Work to complete:
Reproduce every line of the listing below verbatim, keeping each line in its original order.
─── Given records
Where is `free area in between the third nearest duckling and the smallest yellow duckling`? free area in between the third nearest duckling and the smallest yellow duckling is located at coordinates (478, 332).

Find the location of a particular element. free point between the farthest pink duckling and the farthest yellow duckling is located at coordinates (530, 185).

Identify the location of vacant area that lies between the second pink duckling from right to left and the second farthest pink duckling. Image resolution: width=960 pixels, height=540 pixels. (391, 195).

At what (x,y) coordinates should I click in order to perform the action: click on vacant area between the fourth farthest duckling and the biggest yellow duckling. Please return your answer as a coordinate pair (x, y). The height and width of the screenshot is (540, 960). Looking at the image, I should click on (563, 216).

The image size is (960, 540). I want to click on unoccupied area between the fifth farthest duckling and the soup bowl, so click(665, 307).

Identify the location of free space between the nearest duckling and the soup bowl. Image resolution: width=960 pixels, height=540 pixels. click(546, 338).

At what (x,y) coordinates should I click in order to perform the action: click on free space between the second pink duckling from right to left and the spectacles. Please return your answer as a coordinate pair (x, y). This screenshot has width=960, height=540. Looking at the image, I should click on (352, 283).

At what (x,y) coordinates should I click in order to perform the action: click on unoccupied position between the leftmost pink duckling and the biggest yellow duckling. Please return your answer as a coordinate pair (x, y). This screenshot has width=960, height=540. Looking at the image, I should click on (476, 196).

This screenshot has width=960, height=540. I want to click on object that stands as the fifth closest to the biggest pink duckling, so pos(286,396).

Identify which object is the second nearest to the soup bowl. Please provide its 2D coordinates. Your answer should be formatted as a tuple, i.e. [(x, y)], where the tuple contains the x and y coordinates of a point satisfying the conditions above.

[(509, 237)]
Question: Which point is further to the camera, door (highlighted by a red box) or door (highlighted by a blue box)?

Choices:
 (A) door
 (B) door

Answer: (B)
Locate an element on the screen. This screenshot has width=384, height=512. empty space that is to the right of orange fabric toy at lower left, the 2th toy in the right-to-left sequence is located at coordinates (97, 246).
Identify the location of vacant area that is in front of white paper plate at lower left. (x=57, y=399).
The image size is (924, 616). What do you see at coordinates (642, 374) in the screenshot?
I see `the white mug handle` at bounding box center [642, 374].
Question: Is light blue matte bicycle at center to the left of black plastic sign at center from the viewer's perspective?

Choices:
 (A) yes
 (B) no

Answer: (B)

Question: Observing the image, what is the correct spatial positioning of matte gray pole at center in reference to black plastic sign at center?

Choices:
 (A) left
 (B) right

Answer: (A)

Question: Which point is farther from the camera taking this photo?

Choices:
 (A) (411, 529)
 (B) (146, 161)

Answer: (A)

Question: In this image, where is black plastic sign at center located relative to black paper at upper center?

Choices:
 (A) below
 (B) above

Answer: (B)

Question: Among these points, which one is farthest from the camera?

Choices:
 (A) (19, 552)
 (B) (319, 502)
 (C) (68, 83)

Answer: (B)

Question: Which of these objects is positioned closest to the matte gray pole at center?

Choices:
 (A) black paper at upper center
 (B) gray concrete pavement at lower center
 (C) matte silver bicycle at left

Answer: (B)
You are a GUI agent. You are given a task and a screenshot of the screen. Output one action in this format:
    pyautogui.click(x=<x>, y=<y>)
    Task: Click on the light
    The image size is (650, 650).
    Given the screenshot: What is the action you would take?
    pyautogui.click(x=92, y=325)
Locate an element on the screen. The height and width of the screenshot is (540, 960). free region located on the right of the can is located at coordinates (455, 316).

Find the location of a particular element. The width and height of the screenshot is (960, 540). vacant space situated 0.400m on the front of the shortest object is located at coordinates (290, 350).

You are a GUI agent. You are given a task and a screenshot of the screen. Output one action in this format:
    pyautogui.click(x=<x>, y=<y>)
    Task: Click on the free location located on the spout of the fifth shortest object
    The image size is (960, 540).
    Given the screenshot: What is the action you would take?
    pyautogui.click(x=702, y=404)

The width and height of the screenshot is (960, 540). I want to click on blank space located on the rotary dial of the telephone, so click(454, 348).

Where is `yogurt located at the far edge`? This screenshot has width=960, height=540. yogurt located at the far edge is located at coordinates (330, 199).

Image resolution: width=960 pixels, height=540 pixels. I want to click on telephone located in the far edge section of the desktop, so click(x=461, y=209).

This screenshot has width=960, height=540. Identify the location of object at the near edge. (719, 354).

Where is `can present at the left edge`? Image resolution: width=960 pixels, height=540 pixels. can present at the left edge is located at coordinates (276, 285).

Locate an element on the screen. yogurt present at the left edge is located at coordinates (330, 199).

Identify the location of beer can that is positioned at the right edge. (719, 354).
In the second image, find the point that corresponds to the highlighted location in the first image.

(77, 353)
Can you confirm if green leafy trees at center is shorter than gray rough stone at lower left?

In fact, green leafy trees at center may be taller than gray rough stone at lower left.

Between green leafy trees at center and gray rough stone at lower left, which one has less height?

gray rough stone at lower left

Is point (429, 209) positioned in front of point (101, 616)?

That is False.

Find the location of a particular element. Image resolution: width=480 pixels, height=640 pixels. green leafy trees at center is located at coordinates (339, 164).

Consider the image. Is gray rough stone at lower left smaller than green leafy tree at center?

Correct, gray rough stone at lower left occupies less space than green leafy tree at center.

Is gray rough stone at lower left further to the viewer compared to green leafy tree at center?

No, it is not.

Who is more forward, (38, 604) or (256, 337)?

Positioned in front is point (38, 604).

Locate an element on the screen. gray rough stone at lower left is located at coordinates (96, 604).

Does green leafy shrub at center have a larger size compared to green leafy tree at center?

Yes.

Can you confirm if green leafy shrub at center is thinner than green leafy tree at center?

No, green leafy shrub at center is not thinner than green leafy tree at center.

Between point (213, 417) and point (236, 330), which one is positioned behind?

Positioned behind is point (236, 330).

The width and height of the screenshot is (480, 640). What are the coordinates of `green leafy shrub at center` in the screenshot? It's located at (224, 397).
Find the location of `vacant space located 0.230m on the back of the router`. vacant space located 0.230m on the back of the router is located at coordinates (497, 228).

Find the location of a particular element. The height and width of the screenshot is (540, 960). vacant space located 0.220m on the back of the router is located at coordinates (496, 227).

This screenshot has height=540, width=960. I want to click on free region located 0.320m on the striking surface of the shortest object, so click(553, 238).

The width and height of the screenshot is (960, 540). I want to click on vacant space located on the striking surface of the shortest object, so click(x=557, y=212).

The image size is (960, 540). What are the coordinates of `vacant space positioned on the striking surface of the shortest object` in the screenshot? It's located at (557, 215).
──────
Exercise solution:
Where is `free area in between the third nearest duckling and the smallest yellow duckling`? free area in between the third nearest duckling and the smallest yellow duckling is located at coordinates (478, 332).

Find the location of a particular element. free point between the farthest pink duckling and the farthest yellow duckling is located at coordinates (530, 185).

Identify the location of vacant area that lies between the second pink duckling from right to left and the second farthest pink duckling. Image resolution: width=960 pixels, height=540 pixels. (391, 195).

At what (x,y) coordinates should I click in order to perform the action: click on vacant area between the fourth farthest duckling and the biggest yellow duckling. Please return your answer as a coordinate pair (x, y). The height and width of the screenshot is (540, 960). Looking at the image, I should click on (563, 216).

The image size is (960, 540). I want to click on unoccupied area between the fifth farthest duckling and the soup bowl, so click(665, 307).

Identify the location of free space between the nearest duckling and the soup bowl. Image resolution: width=960 pixels, height=540 pixels. click(546, 338).

At what (x,y) coordinates should I click in order to perform the action: click on free space between the second pink duckling from right to left and the spectacles. Please return your answer as a coordinate pair (x, y). This screenshot has width=960, height=540. Looking at the image, I should click on (352, 283).

At what (x,y) coordinates should I click in order to perform the action: click on unoccupied position between the leftmost pink duckling and the biggest yellow duckling. Please return your answer as a coordinate pair (x, y). This screenshot has width=960, height=540. Looking at the image, I should click on (476, 196).

This screenshot has width=960, height=540. I want to click on object that stands as the fifth closest to the biggest pink duckling, so pos(286,396).

Identify which object is the second nearest to the soup bowl. Please provide its 2D coordinates. Your answer should be formatted as a tuple, i.e. [(x, y)], where the tuple contains the x and y coordinates of a point satisfying the conditions above.

[(509, 237)]
Question: Which point is further to the camera, door (highlighted by a red box) or door (highlighted by a blue box)?

Choices:
 (A) door
 (B) door

Answer: (B)
Locate an element on the screen. This screenshot has width=384, height=512. empty space that is to the right of orange fabric toy at lower left, the 2th toy in the right-to-left sequence is located at coordinates (97, 246).
Identify the location of vacant area that is in front of white paper plate at lower left. (x=57, y=399).
The image size is (924, 616). What do you see at coordinates (642, 374) in the screenshot?
I see `the white mug handle` at bounding box center [642, 374].
Question: Is light blue matte bicycle at center to the left of black plastic sign at center from the viewer's perspective?

Choices:
 (A) yes
 (B) no

Answer: (B)

Question: Observing the image, what is the correct spatial positioning of matte gray pole at center in reference to black plastic sign at center?

Choices:
 (A) left
 (B) right

Answer: (A)

Question: Which point is farther from the camera taking this photo?

Choices:
 (A) (411, 529)
 (B) (146, 161)

Answer: (A)

Question: In this image, where is black plastic sign at center located relative to black paper at upper center?

Choices:
 (A) below
 (B) above

Answer: (B)

Question: Among these points, which one is farthest from the camera?

Choices:
 (A) (19, 552)
 (B) (319, 502)
 (C) (68, 83)

Answer: (B)

Question: Which of these objects is positioned closest to the matte gray pole at center?

Choices:
 (A) black paper at upper center
 (B) gray concrete pavement at lower center
 (C) matte silver bicycle at left

Answer: (B)
You are a GUI agent. You are given a task and a screenshot of the screen. Output one action in this format:
    pyautogui.click(x=<x>, y=<y>)
    Task: Click on the light
    The image size is (650, 650).
    Given the screenshot: What is the action you would take?
    pyautogui.click(x=92, y=325)
Locate an element on the screen. The height and width of the screenshot is (540, 960). free region located on the right of the can is located at coordinates (455, 316).

Find the location of a particular element. The width and height of the screenshot is (960, 540). vacant space situated 0.400m on the front of the shortest object is located at coordinates (290, 350).

You are a GUI agent. You are given a task and a screenshot of the screen. Output one action in this format:
    pyautogui.click(x=<x>, y=<y>)
    Task: Click on the free location located on the spout of the fifth shortest object
    The image size is (960, 540).
    Given the screenshot: What is the action you would take?
    pyautogui.click(x=702, y=404)

The width and height of the screenshot is (960, 540). I want to click on blank space located on the rotary dial of the telephone, so click(454, 348).

Where is `yogurt located at the far edge`? This screenshot has width=960, height=540. yogurt located at the far edge is located at coordinates (330, 199).

Image resolution: width=960 pixels, height=540 pixels. I want to click on telephone located in the far edge section of the desktop, so click(x=461, y=209).

This screenshot has width=960, height=540. Identify the location of object at the near edge. (719, 354).

Where is `can present at the left edge`? Image resolution: width=960 pixels, height=540 pixels. can present at the left edge is located at coordinates (276, 285).

Locate an element on the screen. yogurt present at the left edge is located at coordinates (330, 199).

Identify the location of beer can that is positioned at the right edge. (719, 354).
In the second image, find the point that corresponds to the highlighted location in the first image.

(77, 353)
Can you confirm if green leafy trees at center is shorter than gray rough stone at lower left?

In fact, green leafy trees at center may be taller than gray rough stone at lower left.

Between green leafy trees at center and gray rough stone at lower left, which one has less height?

gray rough stone at lower left

Is point (429, 209) positioned in front of point (101, 616)?

That is False.

Find the location of a particular element. Image resolution: width=480 pixels, height=640 pixels. green leafy trees at center is located at coordinates (339, 164).

Consider the image. Is gray rough stone at lower left smaller than green leafy tree at center?

Correct, gray rough stone at lower left occupies less space than green leafy tree at center.

Is gray rough stone at lower left further to the viewer compared to green leafy tree at center?

No, it is not.

Who is more forward, (38, 604) or (256, 337)?

Positioned in front is point (38, 604).

Locate an element on the screen. gray rough stone at lower left is located at coordinates (96, 604).

Does green leafy shrub at center have a larger size compared to green leafy tree at center?

Yes.

Can you confirm if green leafy shrub at center is thinner than green leafy tree at center?

No, green leafy shrub at center is not thinner than green leafy tree at center.

Between point (213, 417) and point (236, 330), which one is positioned behind?

Positioned behind is point (236, 330).

The width and height of the screenshot is (480, 640). What are the coordinates of `green leafy shrub at center` in the screenshot? It's located at (224, 397).
Find the location of `vacant space located 0.230m on the back of the router`. vacant space located 0.230m on the back of the router is located at coordinates (497, 228).

Find the location of a particular element. The height and width of the screenshot is (540, 960). vacant space located 0.220m on the back of the router is located at coordinates (496, 227).

This screenshot has height=540, width=960. I want to click on free region located 0.320m on the striking surface of the shortest object, so click(553, 238).

The width and height of the screenshot is (960, 540). I want to click on vacant space located on the striking surface of the shortest object, so click(x=557, y=212).

The image size is (960, 540). What are the coordinates of `vacant space positioned on the striking surface of the shortest object` in the screenshot? It's located at (557, 215).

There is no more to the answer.